### [Data provided]

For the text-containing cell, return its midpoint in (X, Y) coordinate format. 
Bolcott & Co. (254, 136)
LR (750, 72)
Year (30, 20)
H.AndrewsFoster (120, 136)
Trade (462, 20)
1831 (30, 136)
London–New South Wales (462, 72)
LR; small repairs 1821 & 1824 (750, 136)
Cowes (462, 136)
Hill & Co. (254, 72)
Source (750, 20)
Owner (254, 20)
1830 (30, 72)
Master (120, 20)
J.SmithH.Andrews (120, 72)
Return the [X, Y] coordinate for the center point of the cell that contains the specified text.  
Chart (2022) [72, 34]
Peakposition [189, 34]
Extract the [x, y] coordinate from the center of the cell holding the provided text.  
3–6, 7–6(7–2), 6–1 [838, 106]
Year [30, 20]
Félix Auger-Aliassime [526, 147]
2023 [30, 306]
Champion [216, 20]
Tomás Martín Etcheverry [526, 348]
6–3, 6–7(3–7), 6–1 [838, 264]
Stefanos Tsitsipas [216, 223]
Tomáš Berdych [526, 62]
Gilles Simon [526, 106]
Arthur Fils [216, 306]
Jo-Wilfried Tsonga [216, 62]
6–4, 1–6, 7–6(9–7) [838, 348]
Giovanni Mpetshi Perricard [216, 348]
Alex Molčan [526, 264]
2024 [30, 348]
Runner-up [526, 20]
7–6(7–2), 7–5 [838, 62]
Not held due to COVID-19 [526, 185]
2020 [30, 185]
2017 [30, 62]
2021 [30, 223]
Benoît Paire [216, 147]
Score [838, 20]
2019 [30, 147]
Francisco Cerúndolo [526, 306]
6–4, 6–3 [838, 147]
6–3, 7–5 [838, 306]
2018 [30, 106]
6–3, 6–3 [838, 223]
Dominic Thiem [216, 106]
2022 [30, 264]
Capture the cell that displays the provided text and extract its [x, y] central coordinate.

### [What you have to do]
Reproduce the items word for word, from the first line through the line that contains "2017 [30, 62]".

### [Result of the exercise]
For the text-containing cell, return its midpoint in (X, Y) coordinate format. 
Bolcott & Co. (254, 136)
LR (750, 72)
Year (30, 20)
H.AndrewsFoster (120, 136)
Trade (462, 20)
1831 (30, 136)
London–New South Wales (462, 72)
LR; small repairs 1821 & 1824 (750, 136)
Cowes (462, 136)
Hill & Co. (254, 72)
Source (750, 20)
Owner (254, 20)
1830 (30, 72)
Master (120, 20)
J.SmithH.Andrews (120, 72)
Return the [X, Y] coordinate for the center point of the cell that contains the specified text.  
Chart (2022) [72, 34]
Peakposition [189, 34]
Extract the [x, y] coordinate from the center of the cell holding the provided text.  
3–6, 7–6(7–2), 6–1 [838, 106]
Year [30, 20]
Félix Auger-Aliassime [526, 147]
2023 [30, 306]
Champion [216, 20]
Tomás Martín Etcheverry [526, 348]
6–3, 6–7(3–7), 6–1 [838, 264]
Stefanos Tsitsipas [216, 223]
Tomáš Berdych [526, 62]
Gilles Simon [526, 106]
Arthur Fils [216, 306]
Jo-Wilfried Tsonga [216, 62]
6–4, 1–6, 7–6(9–7) [838, 348]
Giovanni Mpetshi Perricard [216, 348]
Alex Molčan [526, 264]
2024 [30, 348]
Runner-up [526, 20]
7–6(7–2), 7–5 [838, 62]
Not held due to COVID-19 [526, 185]
2020 [30, 185]
2017 [30, 62]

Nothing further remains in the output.